>>>

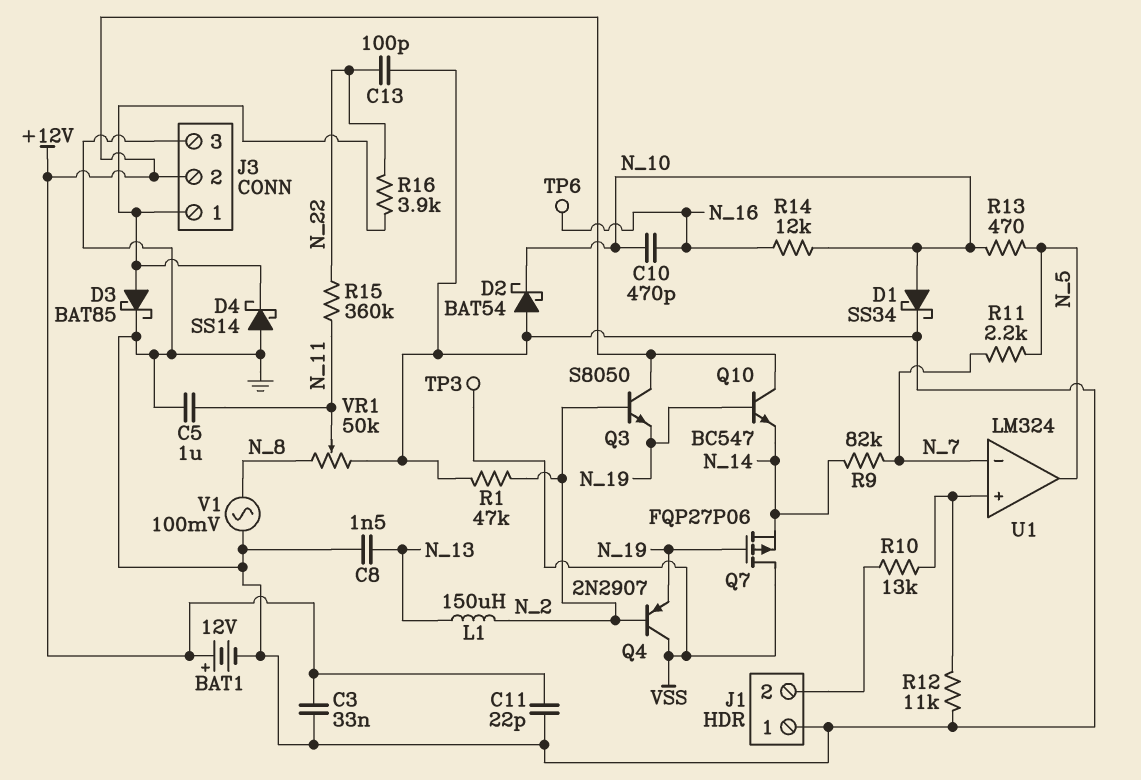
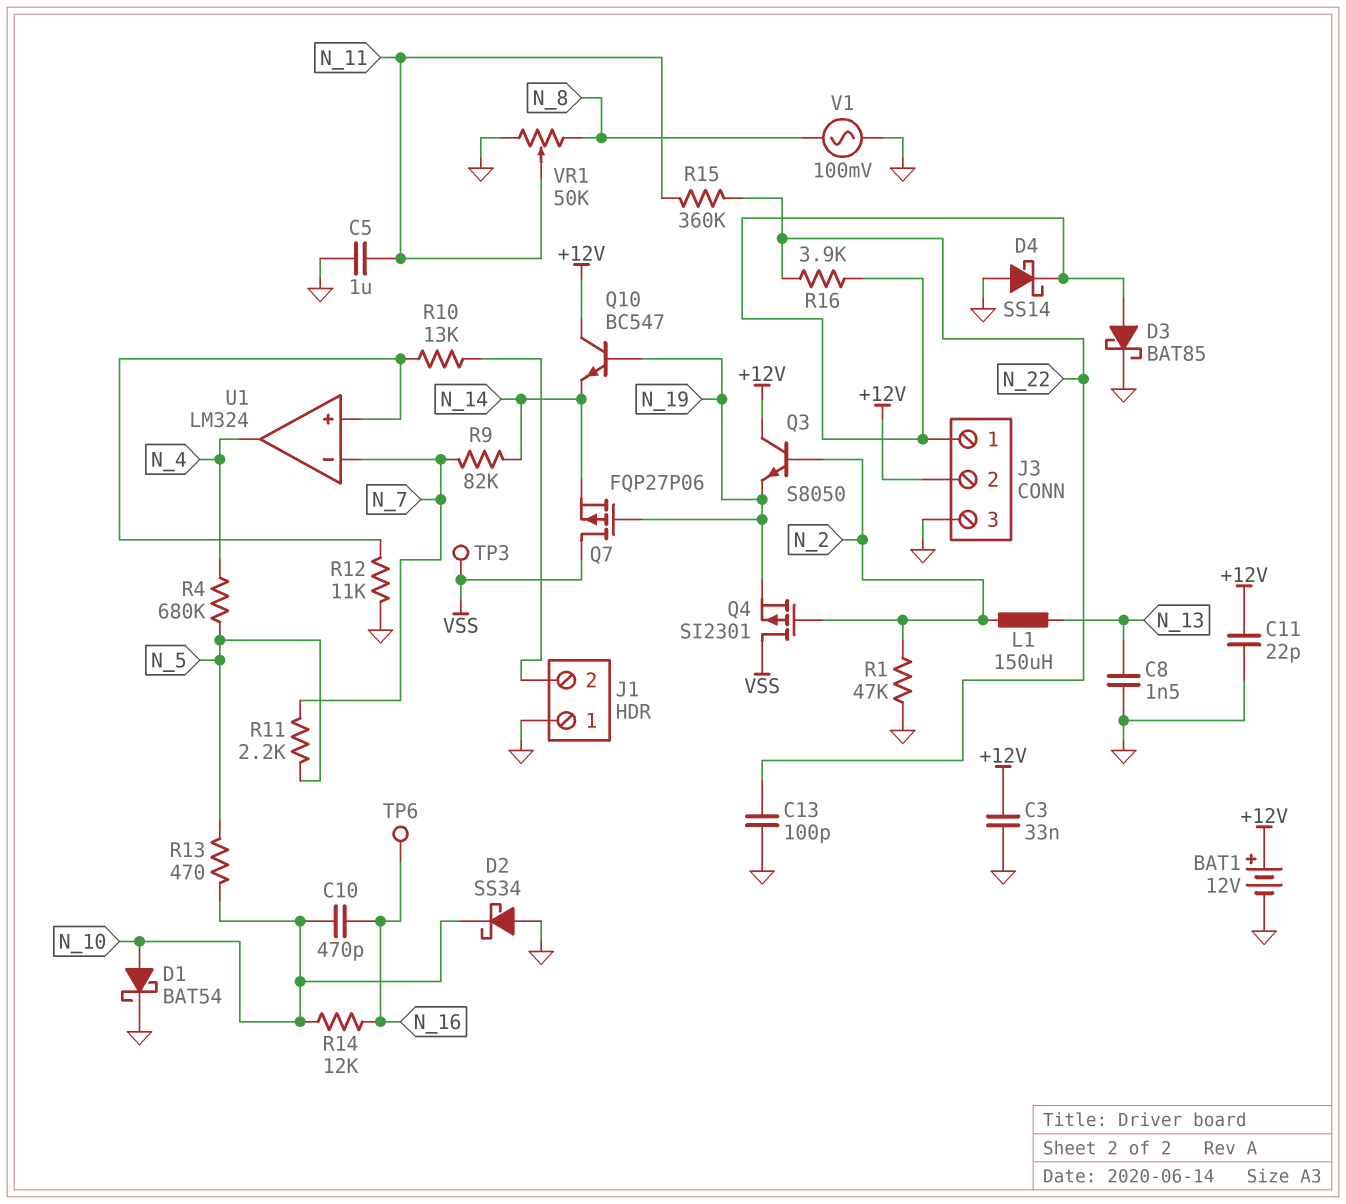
D1: schottky SS34 (A N_10, K GND) -> schottky BAT54 (A N_10, K GND)
D2: schottky BAT54 (A GND, K N_10) -> schottky SS34 (A GND, K N_10)
Q4: PNP 2N2907 (B N_2, C VSS, E N_19) -> PMOS SI2301 (G N_2, D VSS, S N_19)
R4: none -> 680k (N_4, N_5)
U1 pin out: N_5 -> N_4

<<<

*What you have to do*
When you transcribe the lines above, keep every word exact but leave the pictures behind.

*Response to this exercise*
D1: schottky SS34 (A N_10, K GND) -> schottky BAT54 (A N_10, K GND)
D2: schottky BAT54 (A GND, K N_10) -> schottky SS34 (A GND, K N_10)
Q4: PNP 2N2907 (B N_2, C VSS, E N_19) -> PMOS SI2301 (G N_2, D VSS, S N_19)
R4: none -> 680k (N_4, N_5)
U1 pin out: N_5 -> N_4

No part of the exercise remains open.